WHAT THE TASK ASKS → Images in the entries are to be skipped, and everything else is to be written out exactly.

DATA EXTRACT →
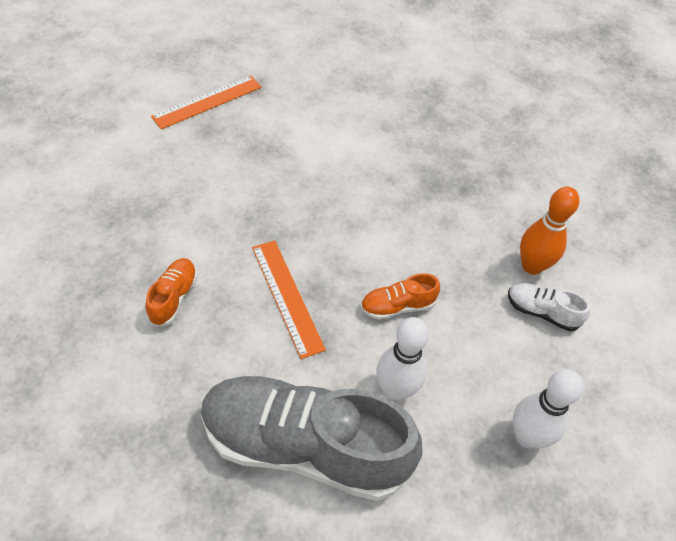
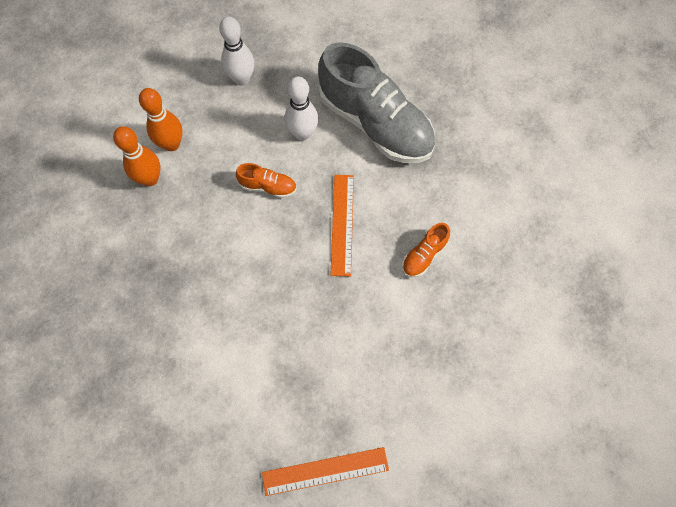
camera: 150 degrees left, 15 degrees up
white shoe [508,283,590,331] -> orange bowling pin [139,88,183,151]

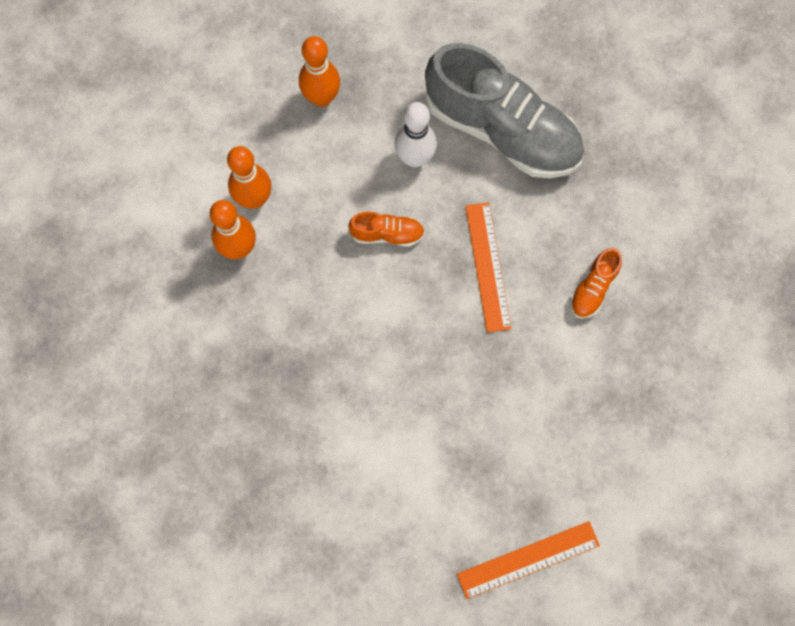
camera: 10 degrees left, 5 degrees up
white bowling pin [219,16,254,86] -> orange bowling pin [299,36,340,107]

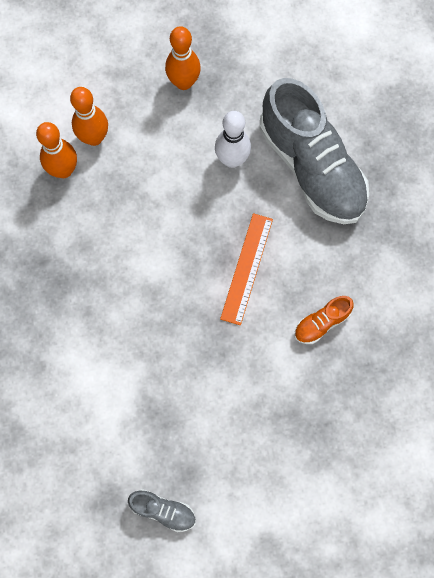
camera: 25 degrees right, 0 degrees up
orange shoe [348,211,425,247] -> none
orange ruler [457,521,600,599] -> grey shoe [128,489,196,532]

EXPECTED ANSWER →
camera: 150 degrees left, 15 degrees up
white shoe [508,283,590,331] -> orange bowling pin [139,88,183,151]

camera: 10 degrees left, 5 degrees up
white bowling pin [219,16,254,86] -> orange bowling pin [299,36,340,107]

camera: 25 degrees right, 0 degrees up
orange shoe [348,211,425,247] -> none
orange ruler [457,521,600,599] -> grey shoe [128,489,196,532]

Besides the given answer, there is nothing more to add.